[Source data Boundary: Start]

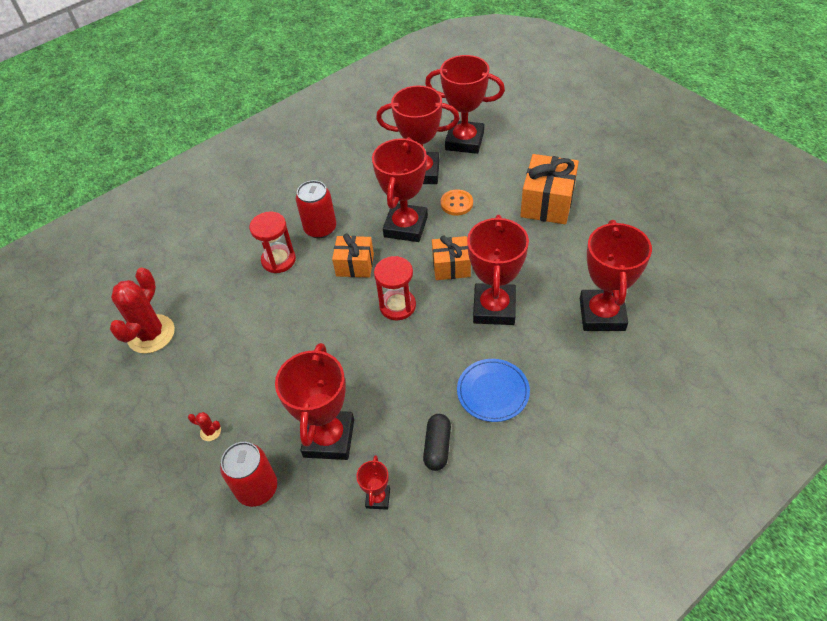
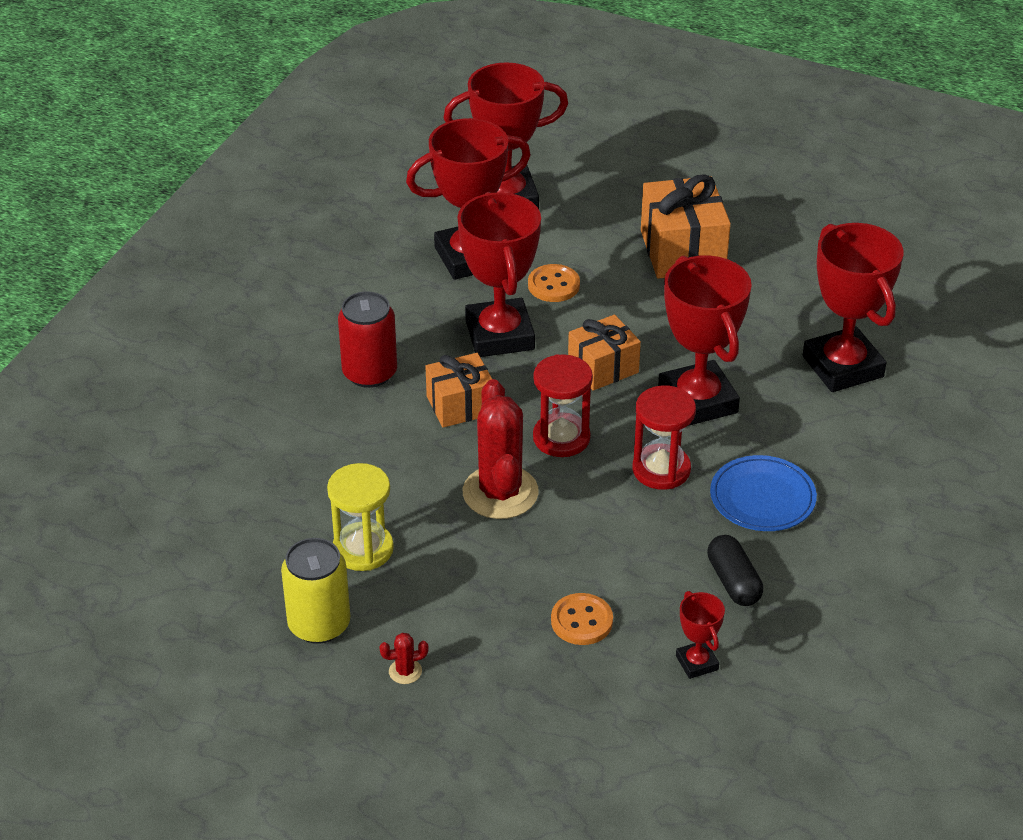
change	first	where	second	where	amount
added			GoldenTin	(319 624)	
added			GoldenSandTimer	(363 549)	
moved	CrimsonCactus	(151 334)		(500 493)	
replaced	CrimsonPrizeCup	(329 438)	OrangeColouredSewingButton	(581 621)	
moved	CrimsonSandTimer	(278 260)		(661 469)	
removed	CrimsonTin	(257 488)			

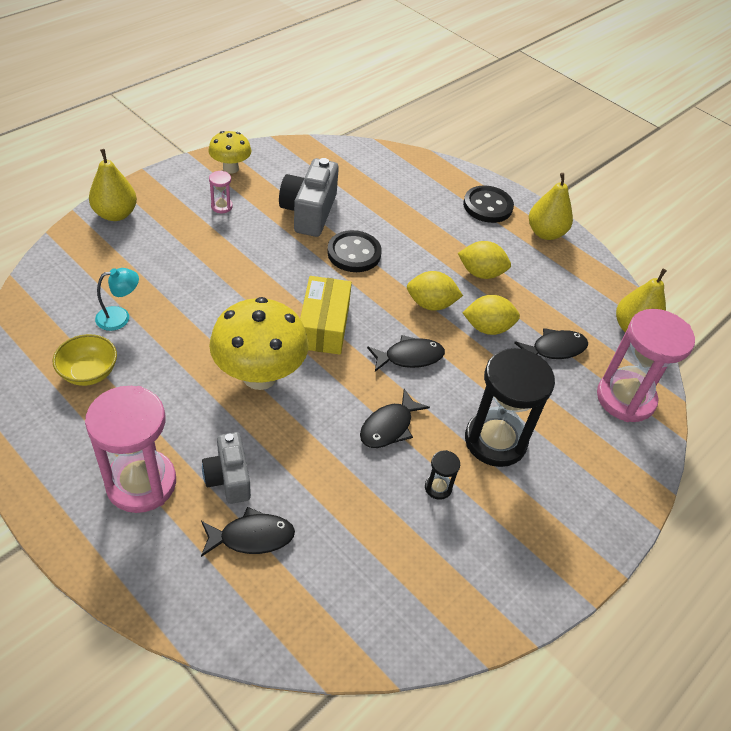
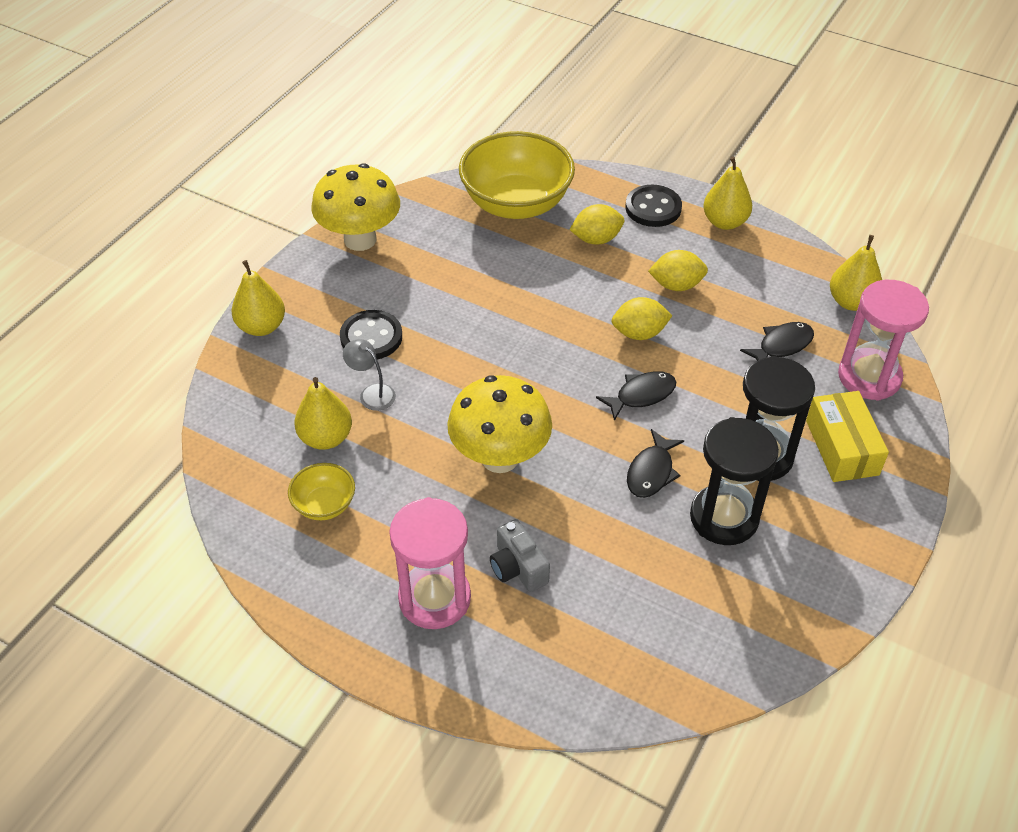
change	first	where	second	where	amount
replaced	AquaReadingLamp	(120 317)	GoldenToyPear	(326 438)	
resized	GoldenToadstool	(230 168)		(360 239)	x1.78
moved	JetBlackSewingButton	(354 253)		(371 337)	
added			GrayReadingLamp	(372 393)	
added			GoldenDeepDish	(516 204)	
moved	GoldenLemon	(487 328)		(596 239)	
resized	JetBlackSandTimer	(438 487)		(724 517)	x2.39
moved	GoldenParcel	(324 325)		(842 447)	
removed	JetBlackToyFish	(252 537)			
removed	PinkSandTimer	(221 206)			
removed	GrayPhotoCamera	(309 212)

[Source data Boundary: End]

◆ **Task goal**
Leave the pictures out and restate the listing word for word.

◆ **Response to this exercise**
change	first	where	second	where	amount
added			GoldenTin	(319 624)	
added			GoldenSandTimer	(363 549)	
moved	CrimsonCactus	(151 334)		(500 493)	
replaced	CrimsonPrizeCup	(329 438)	OrangeColouredSewingButton	(581 621)	
moved	CrimsonSandTimer	(278 260)		(661 469)	
removed	CrimsonTin	(257 488)			

change	first	where	second	where	amount
replaced	AquaReadingLamp	(120 317)	GoldenToyPear	(326 438)	
resized	GoldenToadstool	(230 168)		(360 239)	x1.78
moved	JetBlackSewingButton	(354 253)		(371 337)	
added			GrayReadingLamp	(372 393)	
added			GoldenDeepDish	(516 204)	
moved	GoldenLemon	(487 328)		(596 239)	
resized	JetBlackSandTimer	(438 487)		(724 517)	x2.39
moved	GoldenParcel	(324 325)		(842 447)	
removed	JetBlackToyFish	(252 537)			
removed	PinkSandTimer	(221 206)			
removed	GrayPhotoCamera	(309 212)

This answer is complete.